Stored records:
<<<<

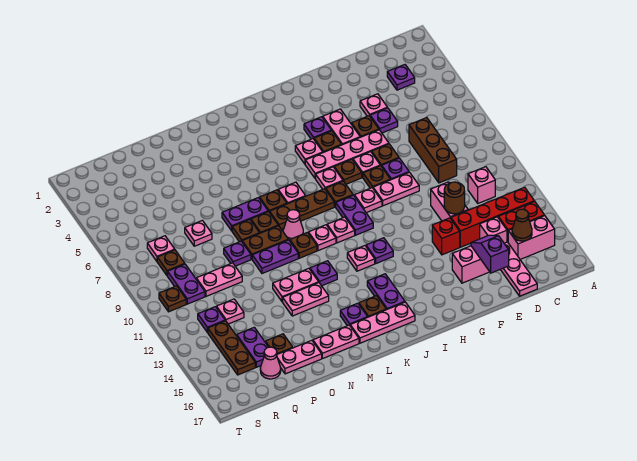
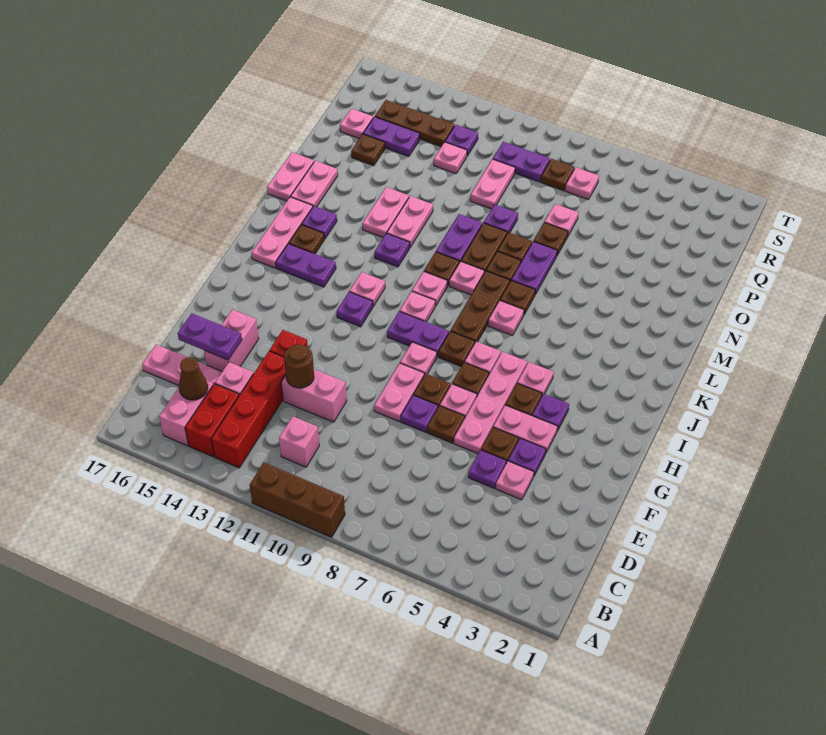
purple plate C3 level 1 -> purple plate F4 level 1
brown brick D7:D9 level 1 -> brown brick A9:A11 level 1
purple slope E15:E16 level 2 top 16 -> purple plate E15:E16 level 2
pink cone L9 level 1 -> pink plate L9 level 1
pink plate O16:P16 level 1 -> pink plate M17:N17 level 1
pink cone Q16 level 1 -> pink plate Q16 level 1
brown plate S10 level 1 -> brown plate O7 level 1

>>>>

For every line of the records that includes the string "brown", add one to a tally; the answer is that tally alone.

— Reply —
2